'''
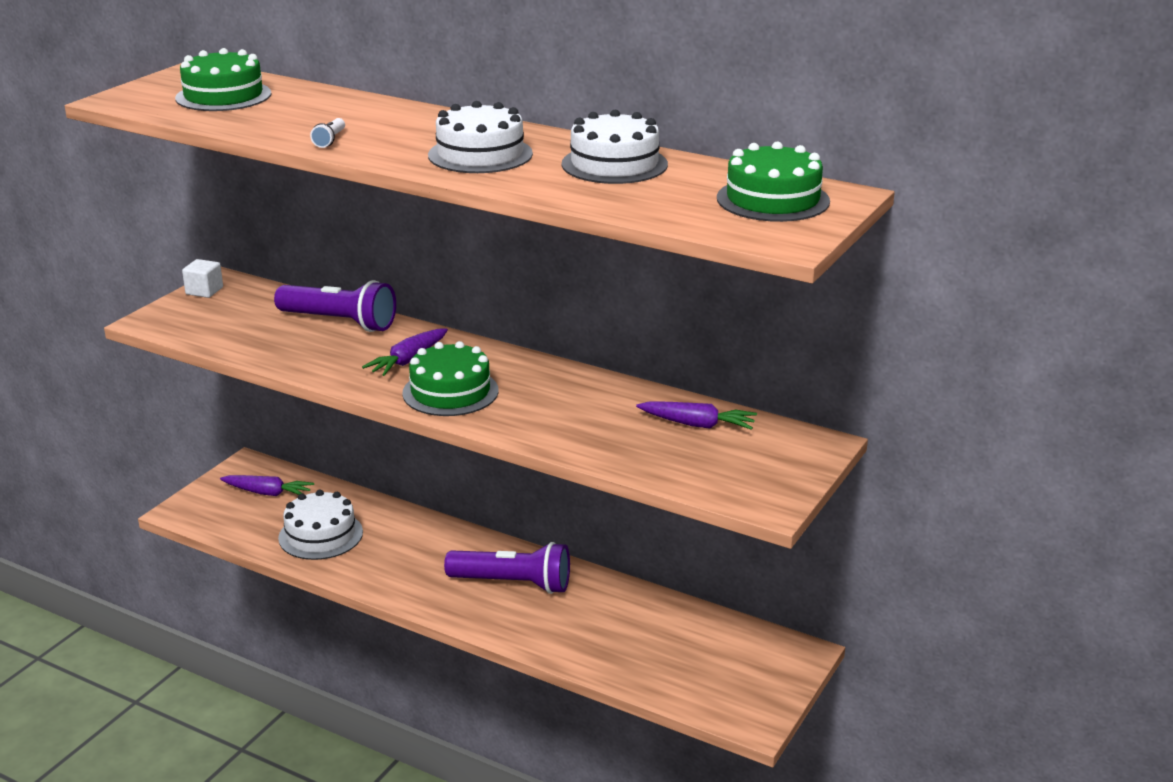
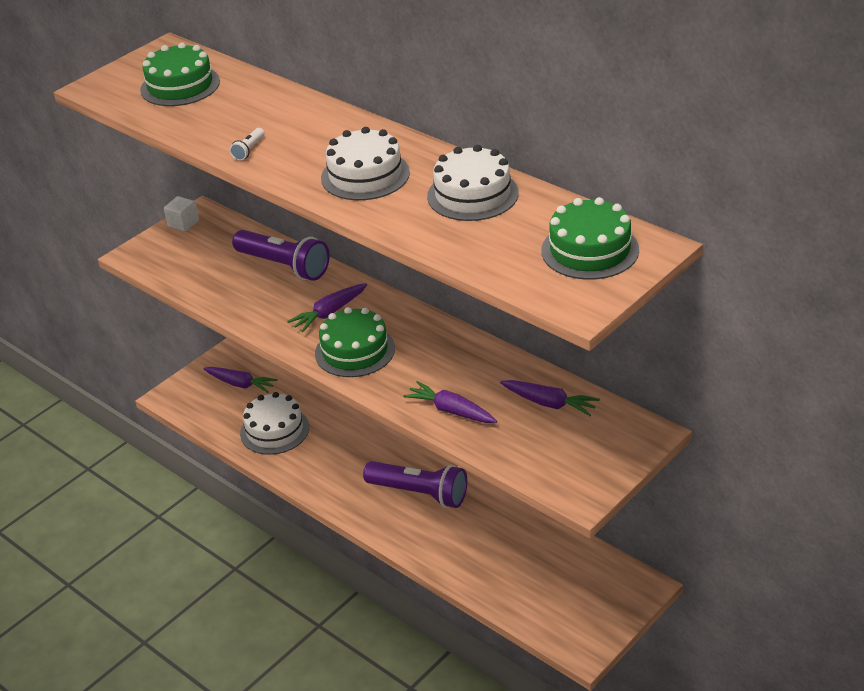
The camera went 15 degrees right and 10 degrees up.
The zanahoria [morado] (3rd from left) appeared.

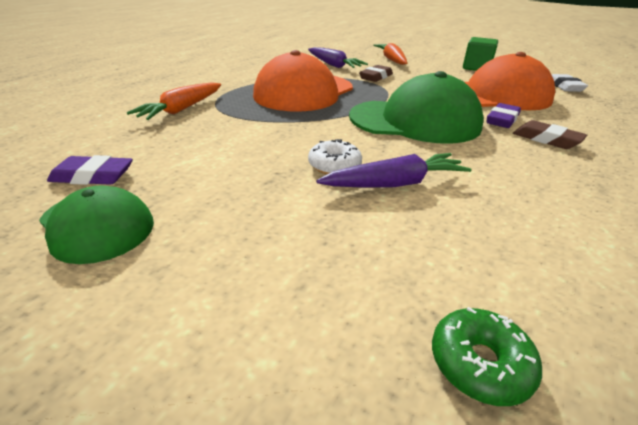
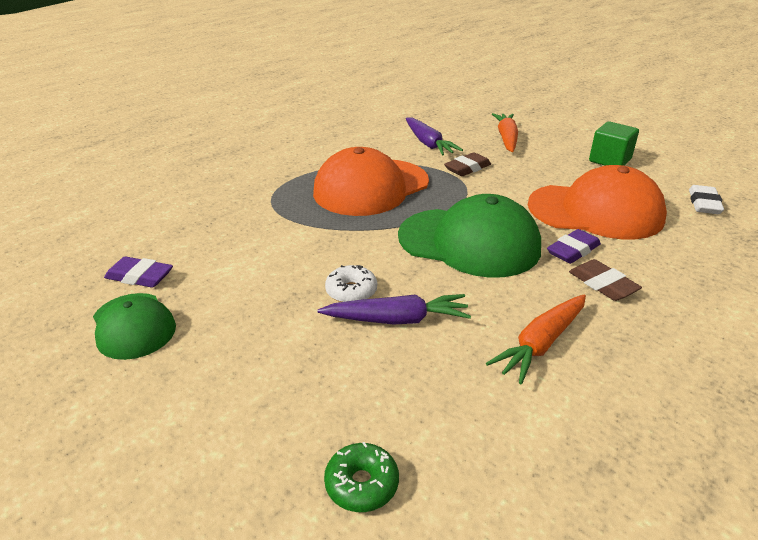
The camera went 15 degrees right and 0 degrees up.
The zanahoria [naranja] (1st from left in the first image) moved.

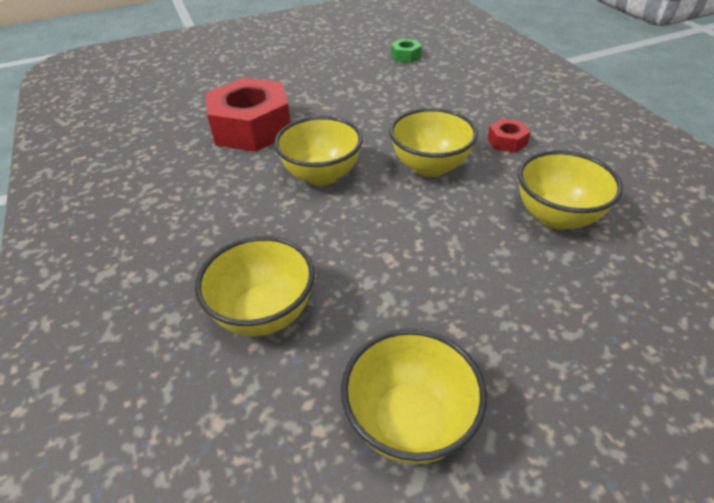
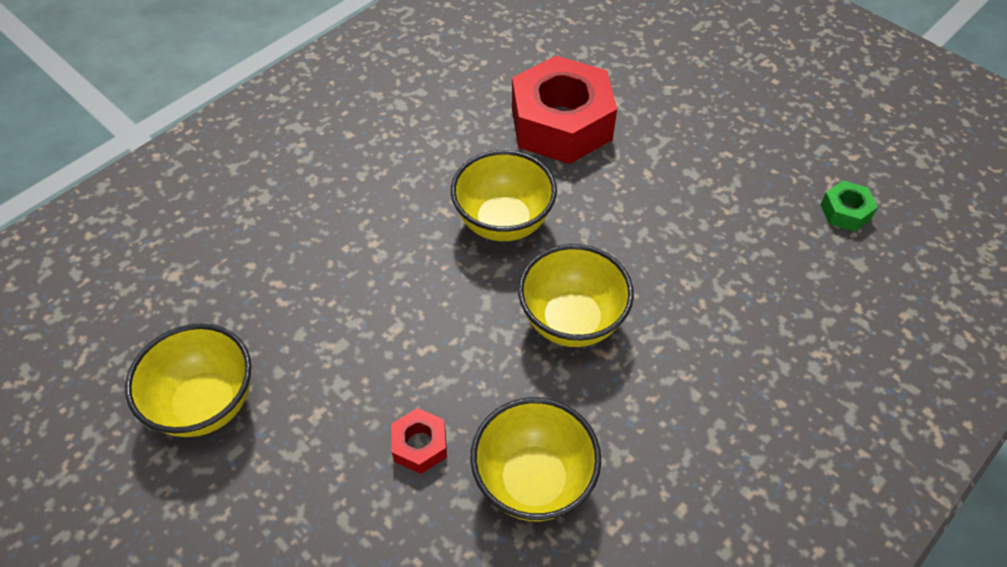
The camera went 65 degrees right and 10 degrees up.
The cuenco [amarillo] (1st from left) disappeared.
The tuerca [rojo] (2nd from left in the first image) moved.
'''
EXERCISE AIM:
With the images omitted, repeat all the data word for word.

WRITTEN ANSWER:
The camera went 15 degrees right and 10 degrees up.
The zanahoria [morado] (3rd from left) appeared.

The camera went 15 degrees right and 0 degrees up.
The zanahoria [naranja] (1st from left in the first image) moved.

The camera went 65 degrees right and 10 degrees up.
The cuenco [amarillo] (1st from left) disappeared.
The tuerca [rojo] (2nd from left in the first image) moved.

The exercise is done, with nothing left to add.